What is needed — Below is a set of entries. Reproduce exactly the lines from the one containing "Return the footprint" through the end, both included.

The data —

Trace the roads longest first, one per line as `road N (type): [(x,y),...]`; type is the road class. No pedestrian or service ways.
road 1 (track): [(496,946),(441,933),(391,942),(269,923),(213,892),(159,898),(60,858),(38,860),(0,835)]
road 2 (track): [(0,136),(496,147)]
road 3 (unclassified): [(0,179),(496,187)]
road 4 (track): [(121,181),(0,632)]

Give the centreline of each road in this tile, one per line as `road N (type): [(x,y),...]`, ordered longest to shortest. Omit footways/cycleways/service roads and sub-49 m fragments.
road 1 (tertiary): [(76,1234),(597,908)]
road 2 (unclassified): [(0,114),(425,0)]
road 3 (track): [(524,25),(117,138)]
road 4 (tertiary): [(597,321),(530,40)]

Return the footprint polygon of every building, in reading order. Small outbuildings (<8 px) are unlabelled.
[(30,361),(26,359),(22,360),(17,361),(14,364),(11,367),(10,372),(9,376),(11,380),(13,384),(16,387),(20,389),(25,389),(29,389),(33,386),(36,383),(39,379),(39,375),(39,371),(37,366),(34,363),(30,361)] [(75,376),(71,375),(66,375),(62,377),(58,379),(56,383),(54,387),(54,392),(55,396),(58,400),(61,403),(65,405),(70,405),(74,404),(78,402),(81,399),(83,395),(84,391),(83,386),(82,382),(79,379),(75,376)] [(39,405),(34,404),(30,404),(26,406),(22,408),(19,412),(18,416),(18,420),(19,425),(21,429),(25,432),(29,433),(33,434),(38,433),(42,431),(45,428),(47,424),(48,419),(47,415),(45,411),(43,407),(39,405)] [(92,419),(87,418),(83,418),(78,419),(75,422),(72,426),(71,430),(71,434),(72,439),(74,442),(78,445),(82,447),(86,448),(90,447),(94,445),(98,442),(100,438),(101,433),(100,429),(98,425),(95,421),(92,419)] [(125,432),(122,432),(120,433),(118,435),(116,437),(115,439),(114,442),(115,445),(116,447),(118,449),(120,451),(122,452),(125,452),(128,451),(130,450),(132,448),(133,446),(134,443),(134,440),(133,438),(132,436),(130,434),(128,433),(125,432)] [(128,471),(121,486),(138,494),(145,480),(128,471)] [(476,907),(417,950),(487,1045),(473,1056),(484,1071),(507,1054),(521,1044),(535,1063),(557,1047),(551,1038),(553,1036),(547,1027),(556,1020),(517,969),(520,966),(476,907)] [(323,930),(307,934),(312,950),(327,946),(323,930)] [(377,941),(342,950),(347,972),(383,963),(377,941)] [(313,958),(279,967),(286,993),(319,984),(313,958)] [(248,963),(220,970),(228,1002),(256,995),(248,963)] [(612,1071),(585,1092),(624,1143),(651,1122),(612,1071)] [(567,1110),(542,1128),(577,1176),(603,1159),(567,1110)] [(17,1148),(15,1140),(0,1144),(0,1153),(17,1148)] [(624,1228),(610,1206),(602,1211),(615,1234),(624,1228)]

Final answer —
Return the footprint polygon of every building, in reading order. Small outbuildings (<8 px) are unlabelled.
[(30,361),(26,359),(22,360),(17,361),(14,364),(11,367),(10,372),(9,376),(11,380),(13,384),(16,387),(20,389),(25,389),(29,389),(33,386),(36,383),(39,379),(39,375),(39,371),(37,366),(34,363),(30,361)] [(75,376),(71,375),(66,375),(62,377),(58,379),(56,383),(54,387),(54,392),(55,396),(58,400),(61,403),(65,405),(70,405),(74,404),(78,402),(81,399),(83,395),(84,391),(83,386),(82,382),(79,379),(75,376)] [(39,405),(34,404),(30,404),(26,406),(22,408),(19,412),(18,416),(18,420),(19,425),(21,429),(25,432),(29,433),(33,434),(38,433),(42,431),(45,428),(47,424),(48,419),(47,415),(45,411),(43,407),(39,405)] [(92,419),(87,418),(83,418),(78,419),(75,422),(72,426),(71,430),(71,434),(72,439),(74,442),(78,445),(82,447),(86,448),(90,447),(94,445),(98,442),(100,438),(101,433),(100,429),(98,425),(95,421),(92,419)] [(125,432),(122,432),(120,433),(118,435),(116,437),(115,439),(114,442),(115,445),(116,447),(118,449),(120,451),(122,452),(125,452),(128,451),(130,450),(132,448),(133,446),(134,443),(134,440),(133,438),(132,436),(130,434),(128,433),(125,432)] [(128,471),(121,486),(138,494),(145,480),(128,471)] [(476,907),(417,950),(487,1045),(473,1056),(484,1071),(507,1054),(521,1044),(535,1063),(557,1047),(551,1038),(553,1036),(547,1027),(556,1020),(517,969),(520,966),(476,907)] [(323,930),(307,934),(312,950),(327,946),(323,930)] [(377,941),(342,950),(347,972),(383,963),(377,941)] [(313,958),(279,967),(286,993),(319,984),(313,958)] [(248,963),(220,970),(228,1002),(256,995),(248,963)] [(612,1071),(585,1092),(624,1143),(651,1122),(612,1071)] [(567,1110),(542,1128),(577,1176),(603,1159),(567,1110)] [(17,1148),(15,1140),(0,1144),(0,1153),(17,1148)] [(624,1228),(610,1206),(602,1211),(615,1234),(624,1228)]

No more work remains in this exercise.